[Problem] Omit every picture, and retype the lines that run from the beginning of the data below through the line containing "POT1: 1k (GND, VA, wiper", inclusive.

[Data for processing]
------------------------------------------------

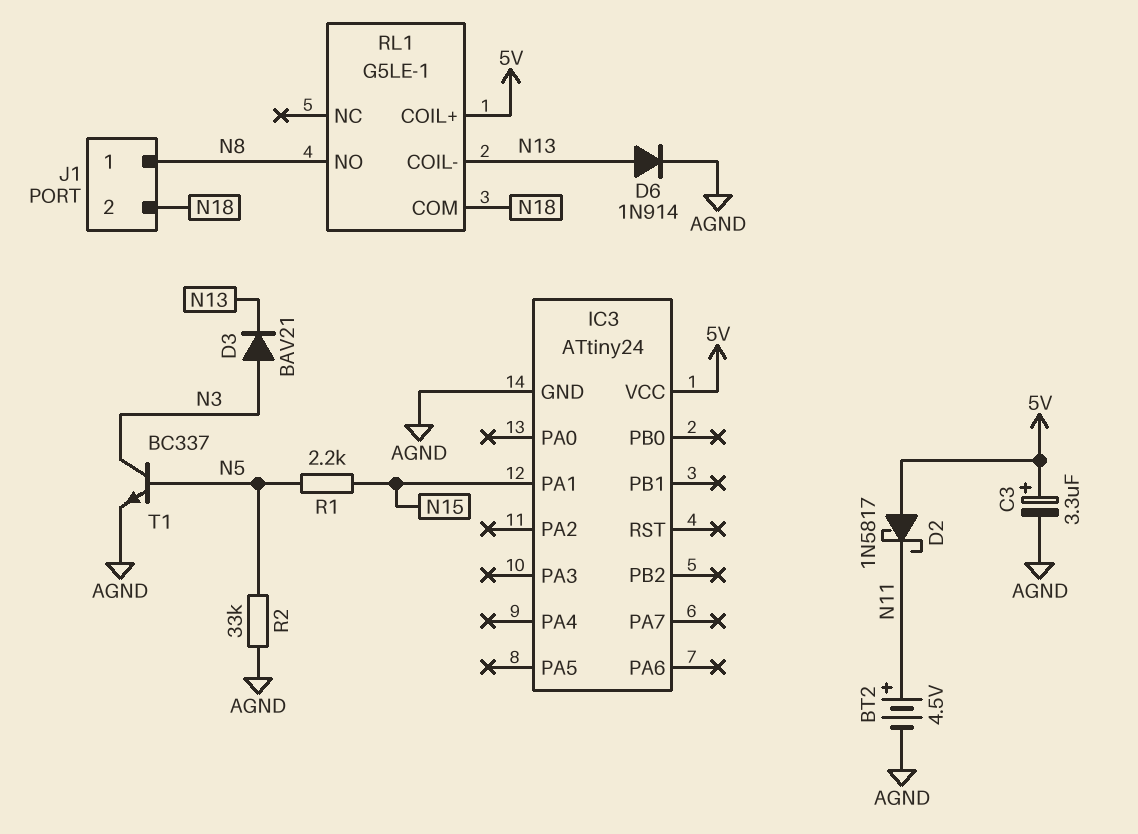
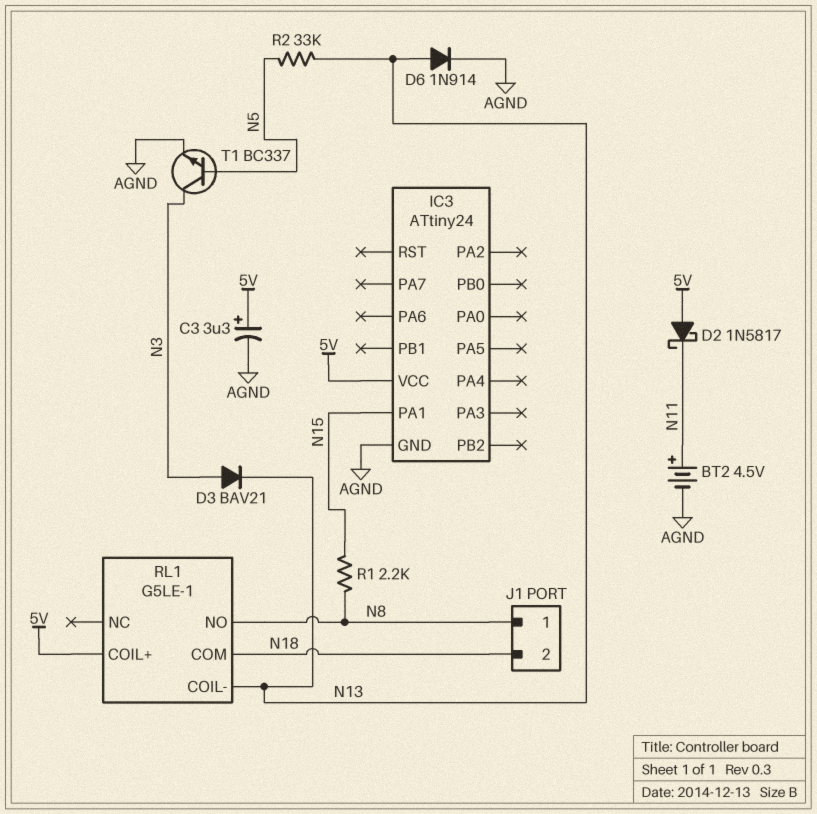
R1: 2.2k (N5, N15) -> 2.2k (N8, N15)
R2: 33k (AGND, N5) -> 33k (N5, N13)

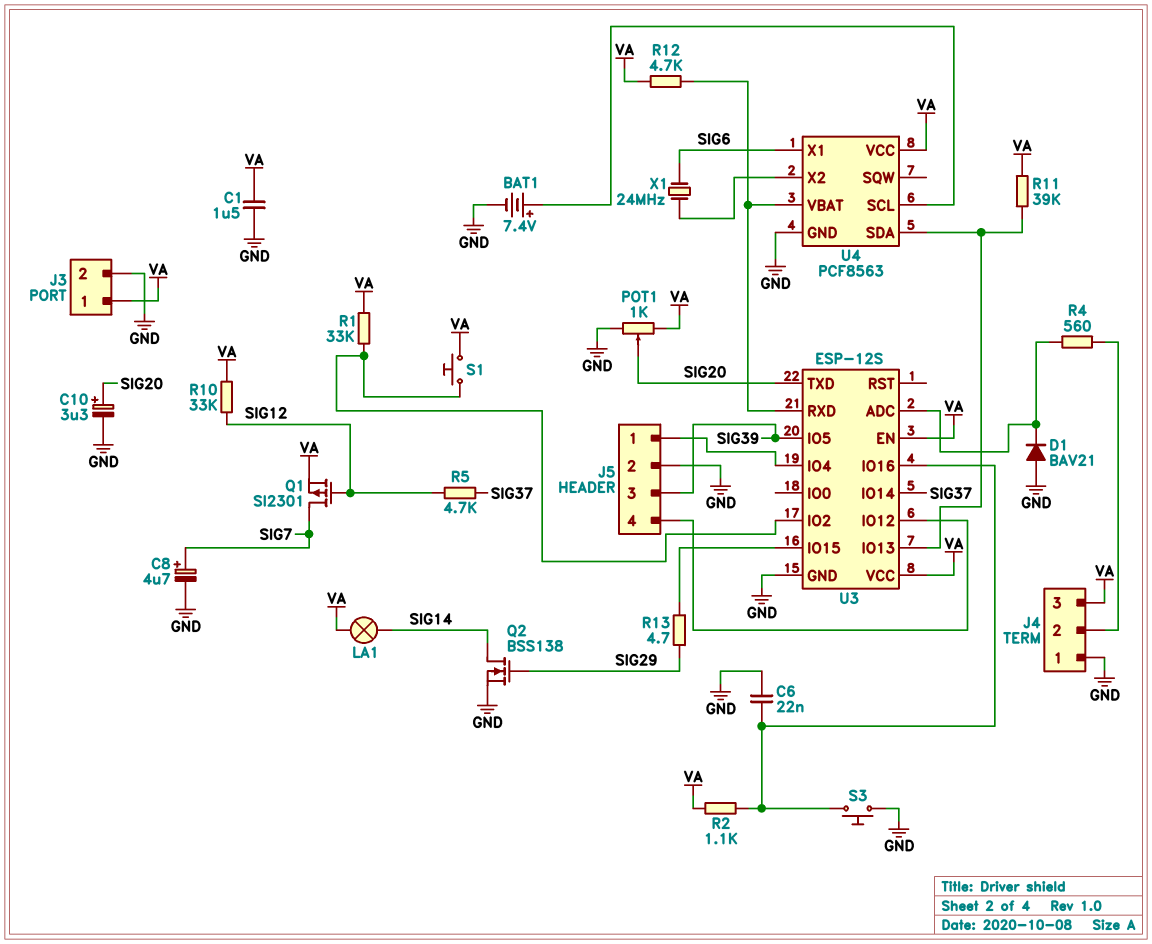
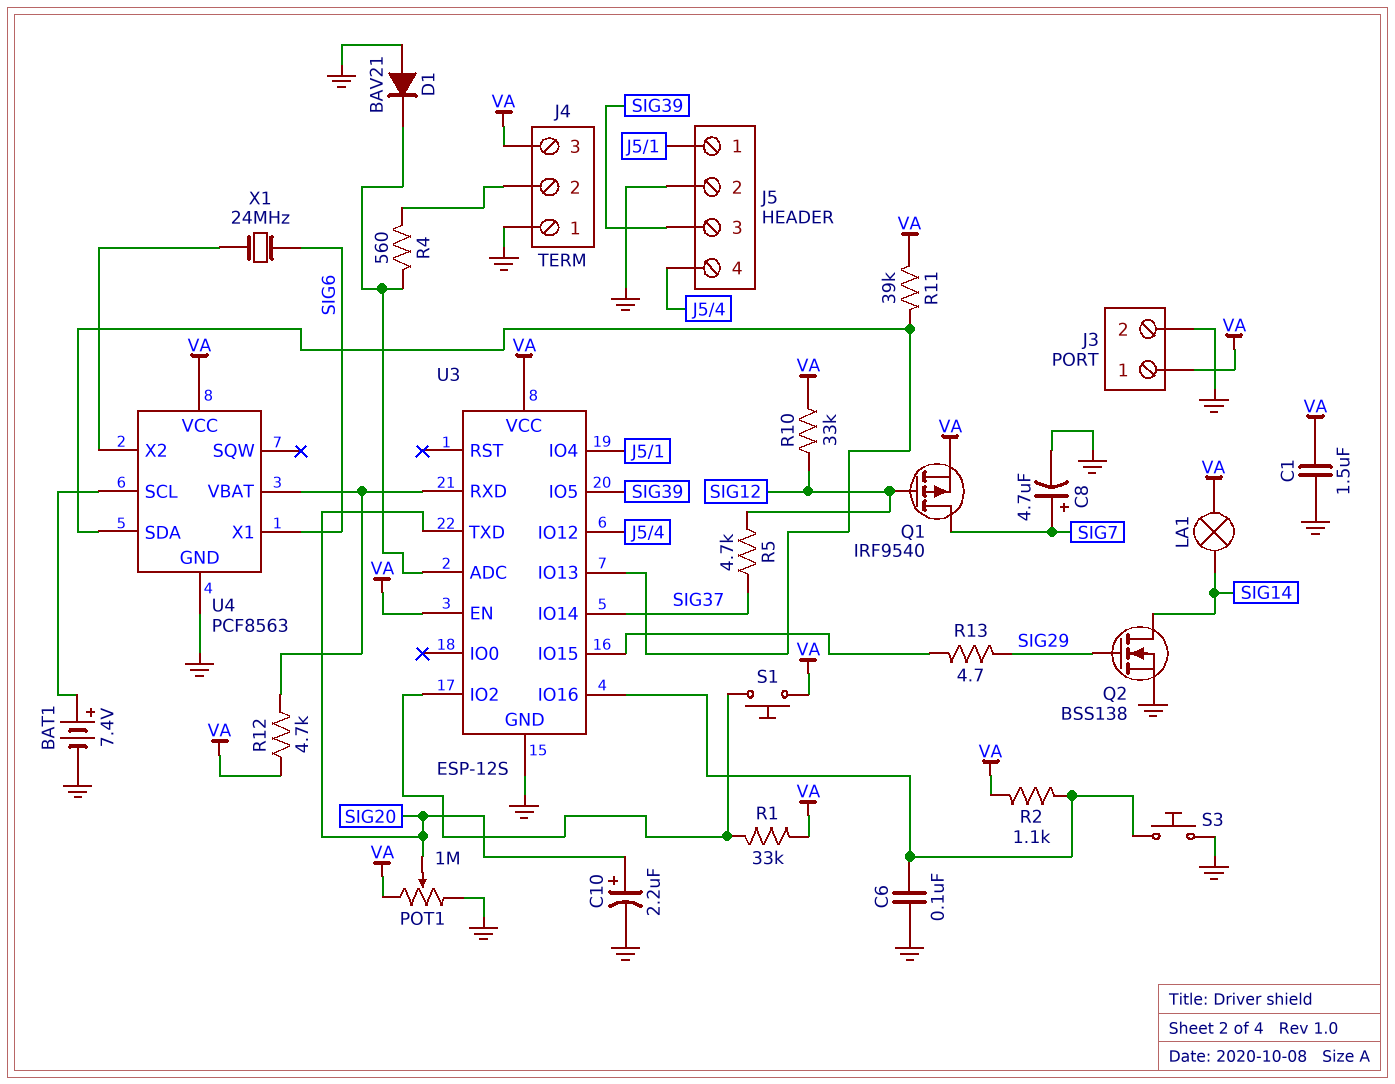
C6: 22nF (GND, U3/IO16) -> 100nF (GND, U3/IO16)
C10: 3.3uF (plus SIG20, minus GND) -> 2.2uF (plus SIG20, minus GND)
POT1: 1k (GND, VA, wiper SIG20) -> 1M (GND, VA, wiper SIG20)
Q1: PMOS SI2301 (G SIG12, D SIG7, S VA) -> PMOS IRF9540 (G SIG12, D SIG7, S VA)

------------------------------------------------

[Exercise solution]
R1: 2.2k (N5, N15) -> 2.2k (N8, N15)
R2: 33k (AGND, N5) -> 33k (N5, N13)

C6: 22nF (GND, U3/IO16) -> 100nF (GND, U3/IO16)
C10: 3.3uF (plus SIG20, minus GND) -> 2.2uF (plus SIG20, minus GND)
POT1: 1k (GND, VA, wiper SIG20) -> 1M (GND, VA, wiper SIG20)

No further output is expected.